Write out nothing but the lines from the first line of the entries below through the line with "pink triangle: (107, 95)"; no pictures go in.

Exercise material —
****

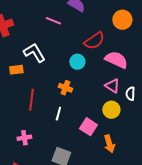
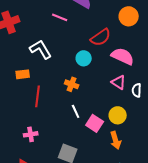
orange rectangle: (16, 70) -> (23, 74), moved
yellow circle: (111, 110) -> (118, 115), moved
white line: (58, 114) -> (76, 111), moved, turned -40

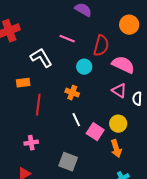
pink line: (60, 17) -> (67, 39), moved
red semicircle: (101, 37) -> (101, 46), turned -40

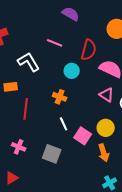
pink cross: (31, 143) -> (19, 147), turned 32
gray square: (68, 162) -> (52, 154), moved

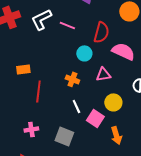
white L-shape: (29, 62) -> (41, 19), moved, turned -85
pink triangle: (107, 95) -> (103, 74), moved, turned -42
yellow circle: (106, 128) -> (113, 102), moved
pink cross: (19, 147) -> (31, 129), turned -32

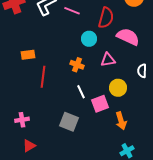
pink square: (95, 118) -> (100, 104), turned 36
pink cross: (31, 129) -> (22, 120), moved

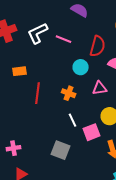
orange rectangle: (28, 55) -> (20, 71), moved
red line: (43, 77) -> (38, 93), moved

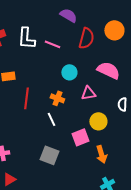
white L-shape: (38, 33) -> (26, 38), turned -60
red semicircle: (98, 46) -> (86, 38), moved
white line: (73, 120) -> (51, 119), moved

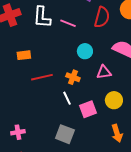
red line: (26, 98) -> (42, 77), turned 70
pink square: (80, 137) -> (88, 109), moved

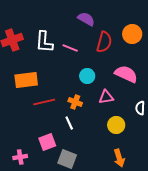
orange rectangle: (24, 55) -> (26, 80), size x1.6
pink square: (88, 109) -> (47, 142), moved

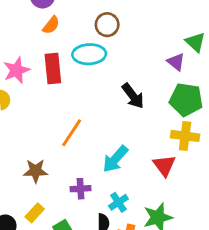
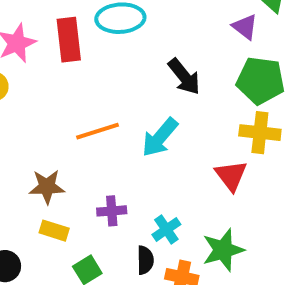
orange line: (72, 133) -> (97, 131), turned 40
cyan arrow: (115, 159) -> (160, 137), moved
yellow rectangle: (35, 213) -> (54, 231), moved, turned 66

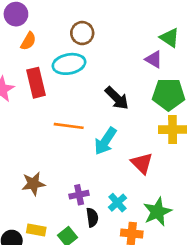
orange line: (97, 131) -> (69, 126), moved, turned 32
red triangle: (231, 176) -> (142, 163), moved
yellow rectangle: (54, 231) -> (36, 230), moved
black semicircle: (145, 260) -> (92, 217), moved

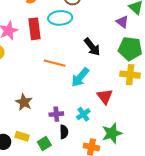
brown star: (33, 184) -> (24, 102), turned 30
cyan cross: (117, 203) -> (83, 114), moved

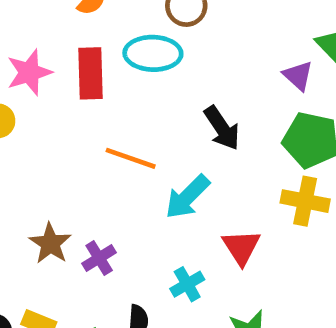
purple cross: (56, 114) -> (99, 258), moved, turned -32

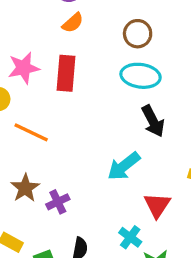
cyan ellipse: (153, 53) -> (141, 76), moved
orange line: (131, 158) -> (31, 132), moved
cyan cross: (187, 284) -> (130, 237), moved, turned -30

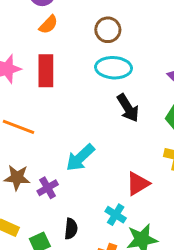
cyan arrow: (124, 166) -> (80, 158), moved
brown star: (25, 188) -> (17, 178), turned -30
red triangle: (157, 205) -> (138, 184), turned 30

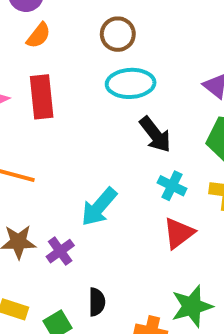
cyan cross: (116, 215) -> (172, 186), moved

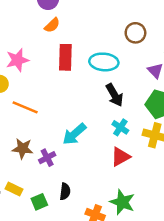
brown circle: (118, 34) -> (135, 33), moved
red rectangle: (42, 97) -> (65, 57), moved
green star: (192, 306) -> (122, 202), turned 30

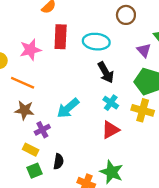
pink star: (17, 60) -> (30, 50), moved
brown star: (23, 149) -> (25, 110), moved
yellow rectangle: (14, 189) -> (31, 150), moved

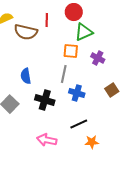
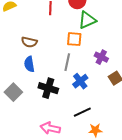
brown semicircle: (26, 32) -> (29, 42), moved, size x0.7
purple cross: (98, 58) -> (101, 57), moved
blue cross: (77, 93) -> (80, 81), turned 35

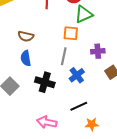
purple cross: (101, 57) -> (98, 51), turned -32

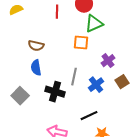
purple cross: (98, 51) -> (108, 61), turned -32
gray line: (64, 56) -> (74, 77), moved
blue cross: (77, 75) -> (96, 85), moved

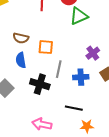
orange square: (81, 43) -> (46, 47), moved
blue cross: (96, 85) -> (81, 77), turned 35
black line: (89, 116) -> (74, 108), turned 36

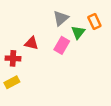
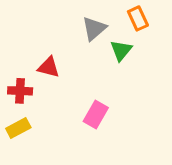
orange rectangle: (94, 21) -> (138, 18), moved
pink rectangle: (62, 45) -> (96, 114), moved

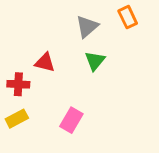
green triangle: (121, 50) -> (95, 61), moved
pink rectangle: (96, 114) -> (71, 120), moved

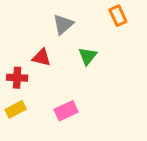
gray triangle: (87, 26) -> (63, 24), moved
pink rectangle: (71, 120) -> (66, 111), turned 35

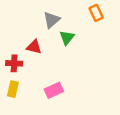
green triangle: (88, 56) -> (67, 38), moved
yellow rectangle: (16, 109) -> (13, 89), turned -49

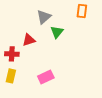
orange rectangle: (96, 13) -> (82, 11), turned 32
red triangle: (34, 47) -> (29, 40), turned -32

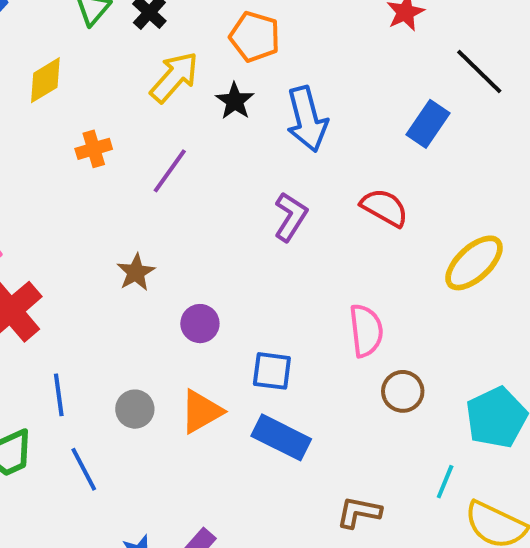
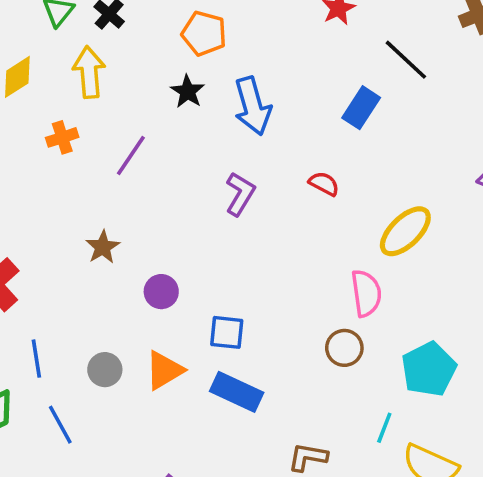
yellow arrow: (174, 77) -> (89, 72), moved, turned -45
red semicircle: (384, 208) -> (324, 184), size x0.7
pink semicircle: (366, 331) -> (366, 293), moved

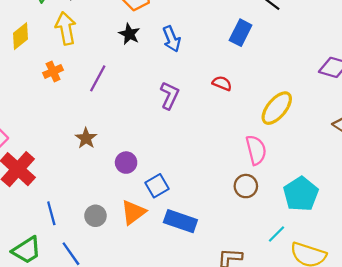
blue arrow: (253, 106) -> (172, 39), size x0.7
blue square: (227, 332) -> (157, 186), moved, turned -30
cyan line: (384, 428) -> (276, 234), turned 30

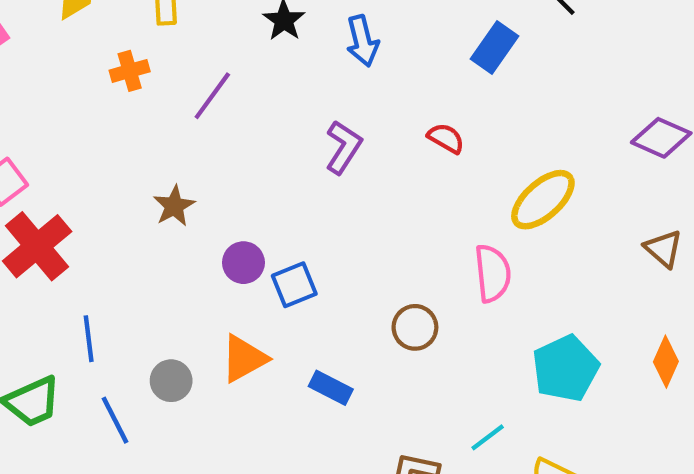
blue square: (157, 186) -> (294, 285), moved
brown circle: (246, 186) -> (415, 327), moved
gray circle: (95, 216) -> (171, 381), moved
blue rectangle: (180, 221) -> (331, 388), size x0.7
cyan line: (276, 234) -> (488, 437), moved

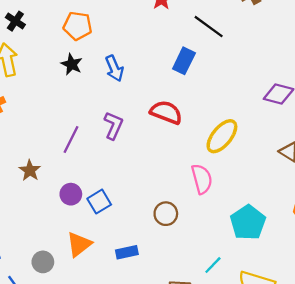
purple line: (212, 96) -> (71, 140), moved
red semicircle: (446, 138) -> (166, 112), size x1.6
blue rectangle: (331, 388) -> (127, 252), turned -30

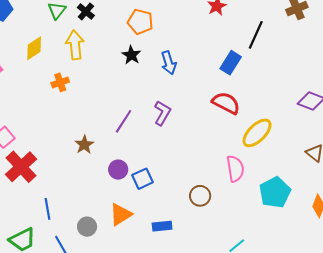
black line: (209, 27) -> (256, 35), turned 72
red semicircle: (166, 112) -> (226, 103), moved
cyan pentagon: (248, 222) -> (275, 192), moved

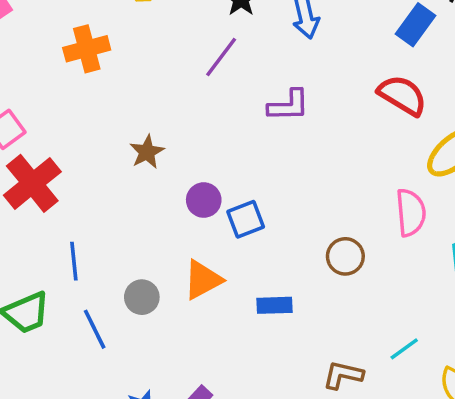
orange cross: (60, 82) -> (87, 49), moved, size x1.4
purple L-shape: (162, 113) -> (289, 105), turned 55
purple line: (124, 121) -> (221, 57), moved

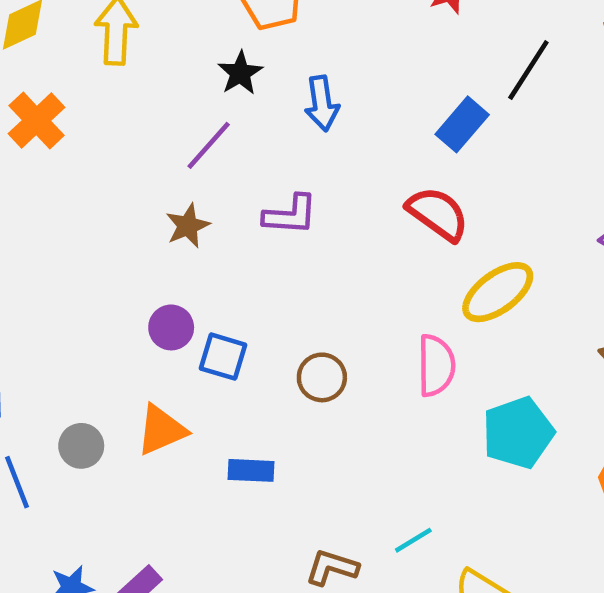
orange cross: (87, 49) -> (37, 120), turned -33
brown star: (147, 152) -> (188, 226), moved
blue square: (246, 219) -> (223, 357), turned 33
brown circle: (345, 256) -> (322, 377), moved

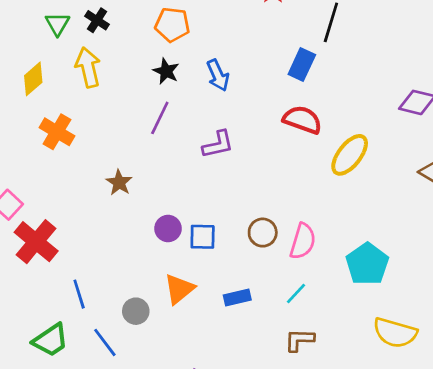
brown star: (188, 226) -> (119, 183), moved
pink semicircle: (436, 366) -> (303, 241), moved, turned 33
cyan pentagon: (518, 433) -> (367, 264), moved
cyan line: (413, 540) -> (296, 293), moved

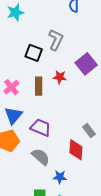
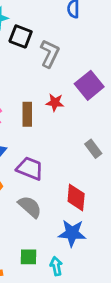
black square: (34, 53) -> (21, 36), moved
gray rectangle: (89, 131) -> (93, 149), moved
blue star: (60, 177) -> (72, 233), moved, size x1.5

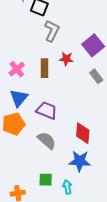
gray L-shape: (50, 54) -> (52, 31), moved
gray rectangle: (93, 149) -> (96, 76), moved

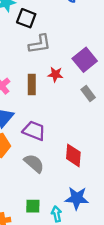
gray L-shape: (52, 31) -> (40, 44), turned 55
blue star: (80, 161) -> (77, 198), moved

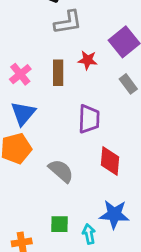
purple trapezoid: (34, 131) -> (89, 119), moved, turned 70

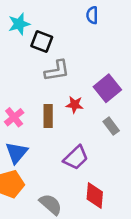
purple trapezoid: (89, 119) -> (76, 158), turned 44

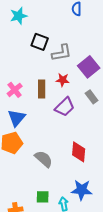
black square: (42, 42) -> (40, 42), moved
gray L-shape: (57, 71) -> (62, 53), moved
purple trapezoid: (76, 158) -> (65, 107), moved

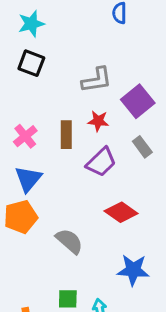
black square: (40, 42) -> (31, 63), moved
red diamond: (79, 152) -> (121, 212), moved, turned -60
blue star: (82, 190) -> (133, 270), moved

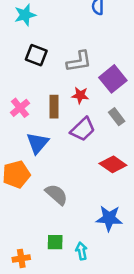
black square: (31, 63) -> (36, 55), moved
blue triangle: (28, 179) -> (38, 143), moved
red diamond: (121, 212) -> (113, 164), moved

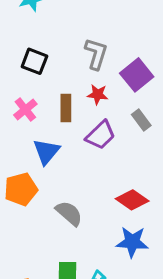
black square: (36, 55) -> (34, 61), moved
gray L-shape: (79, 61) -> (96, 54), turned -64
red diamond: (113, 164) -> (132, 200), moved

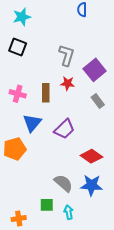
black square: (34, 61) -> (18, 47), moved
pink cross: (25, 109) -> (18, 94), turned -35
purple trapezoid: (101, 135) -> (64, 129), moved
gray semicircle: (69, 213) -> (63, 183), moved

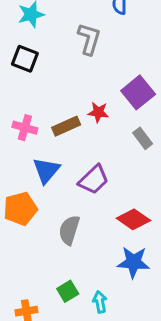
gray L-shape: (67, 55) -> (89, 39), moved
brown rectangle: (46, 93) -> (66, 126), turned 66
gray semicircle: (63, 183) -> (69, 230), moved, turned -114
green square: (47, 205) -> (68, 291), turned -32

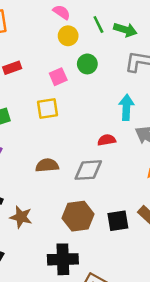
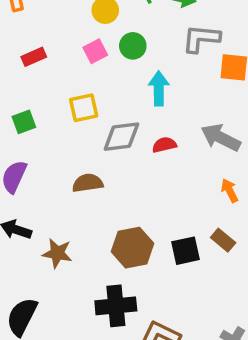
pink square: (58, 77) -> (95, 51), moved
cyan arrow: (126, 107) -> (159, 88), moved
gray diamond: (88, 170) -> (121, 137), moved

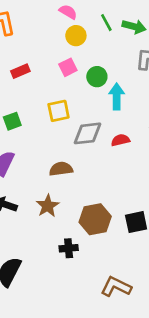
green circle: (133, 46) -> (97, 77), moved
brown star: (57, 253) -> (48, 206), moved, turned 30
black cross: (116, 306) -> (69, 248), moved, size x0.6

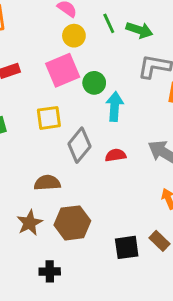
pink square: (68, 67) -> (63, 70), size x1.6
gray diamond: (87, 133) -> (79, 145), turned -48
brown hexagon: (95, 219) -> (72, 223), moved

****

Answer area —
orange rectangle: (16, 70) -> (23, 74), moved
yellow circle: (111, 110) -> (118, 115), moved
white line: (58, 114) -> (76, 111), moved, turned -40

pink line: (60, 17) -> (67, 39), moved
red semicircle: (101, 37) -> (101, 46), turned -40

pink cross: (31, 143) -> (19, 147), turned 32
gray square: (68, 162) -> (52, 154), moved

white L-shape: (29, 62) -> (41, 19), moved, turned -85
pink triangle: (107, 95) -> (103, 74), moved, turned -42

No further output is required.